REQUIRED WORK: Whenever a line contains the string "parking", copy it out of the entries.

MATERIAL PROVIDED:
------------------------------------------------

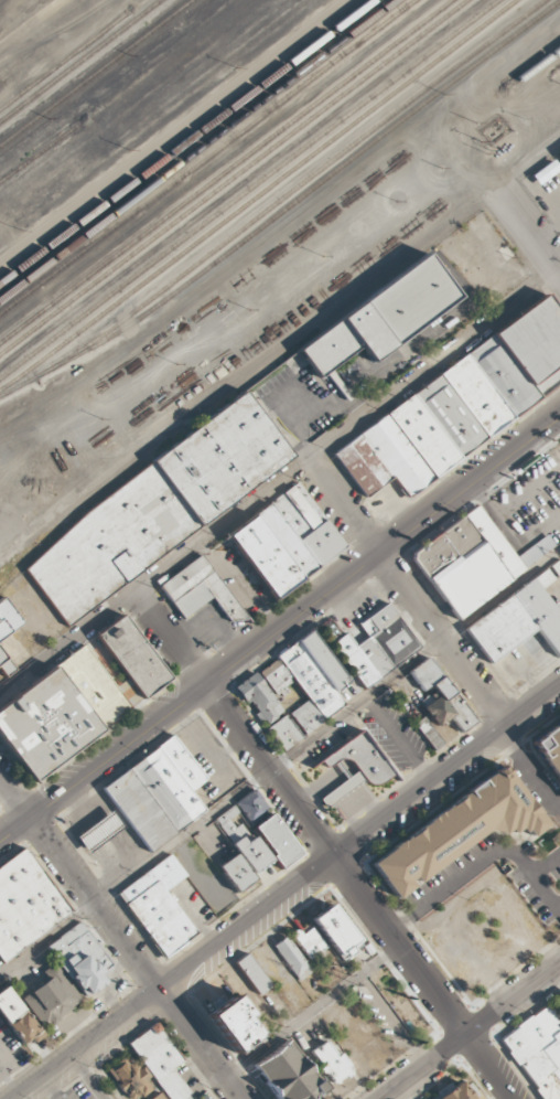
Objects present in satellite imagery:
railway: (66, 57)
railway: (544, 62)
railway: (81, 63)
railway: (95, 72)
railway: (497, 75)
railway: (184, 139)
railway: (41, 146)
railway: (196, 147)
building: (559, 152)
building: (559, 153)
railway: (205, 156)
railway: (222, 169)
railway: (233, 176)
railway: (304, 183)
railway: (246, 187)
railway: (257, 193)
railway: (286, 206)
road: (525, 232)
building: (382, 317)
building: (458, 406)
road: (281, 485)
building: (156, 509)
building: (286, 540)
building: (473, 561)
building: (199, 590)
road: (295, 615)
building: (7, 619)
building: (517, 620)
road: (435, 628)
building: (377, 646)
building: (4, 664)
building: (307, 680)
building: (439, 696)
building: (258, 698)
building: (78, 699)
road: (237, 724)
building: (284, 732)
building: (428, 733)
building: (549, 748)
road: (279, 761)
building: (356, 766)
building: (158, 793)
road: (15, 795)
road: (15, 827)
building: (231, 829)
building: (456, 831)
building: (99, 832)
road: (361, 839)
building: (276, 840)
building: (236, 872)
building: (25, 903)
road: (97, 903)
building: (158, 906)
building: (336, 931)
building: (309, 942)
building: (292, 958)
building: (80, 959)
building: (253, 974)
road: (360, 975)
road: (426, 978)
building: (51, 999)
building: (17, 1018)
building: (235, 1025)
road: (471, 1032)
road: (91, 1044)
road: (202, 1044)
building: (538, 1051)
parking lot: (9, 1058)
building: (160, 1062)
building: (331, 1063)
building: (288, 1075)
building: (129, 1078)
parking lot: (78, 1091)
building: (454, 1093)
building: (158, 1096)
building: (201, 1097)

------------------------------------------------

ANSWER TO THE EXERCISE:
parking lot: (9, 1058)
parking lot: (78, 1091)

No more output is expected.